◆ **PROVIDED RECORDS**:
[Start of Attachment]

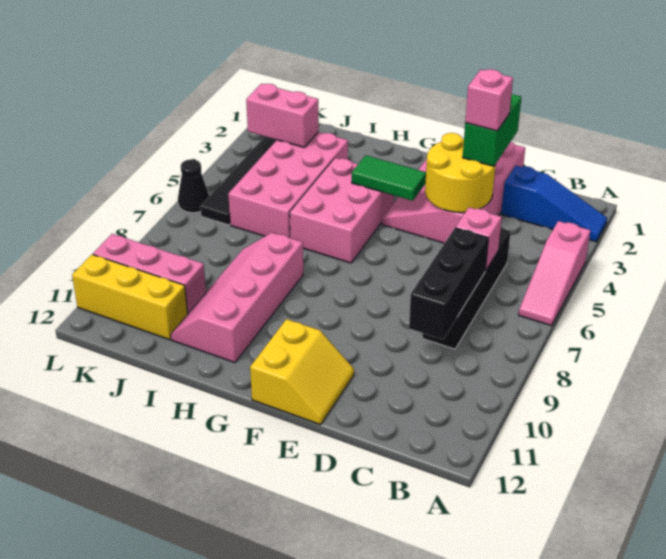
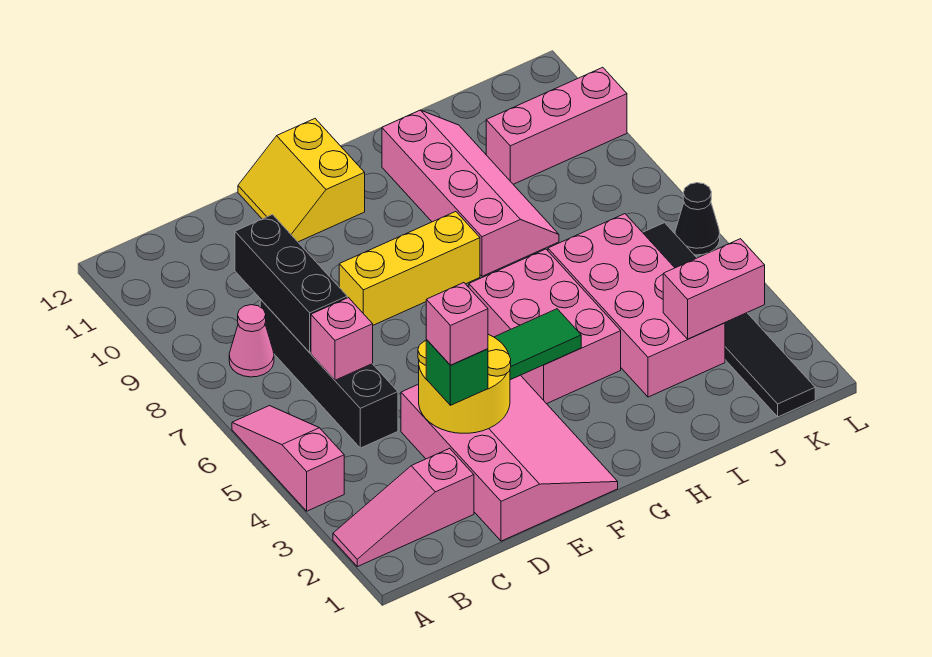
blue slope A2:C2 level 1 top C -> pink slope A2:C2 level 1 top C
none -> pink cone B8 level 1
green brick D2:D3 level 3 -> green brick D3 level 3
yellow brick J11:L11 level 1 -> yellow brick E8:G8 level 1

[End of Attachment]
[Start of Attachment]

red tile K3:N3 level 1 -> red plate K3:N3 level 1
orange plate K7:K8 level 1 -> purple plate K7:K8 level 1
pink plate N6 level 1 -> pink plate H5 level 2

[End of Attachment]

◆ **EXERCISE DESCRIPTION**: Number of lines holding "pink" in the material: state it with no other words.

◆ **SOLVED EXERCISE**: 3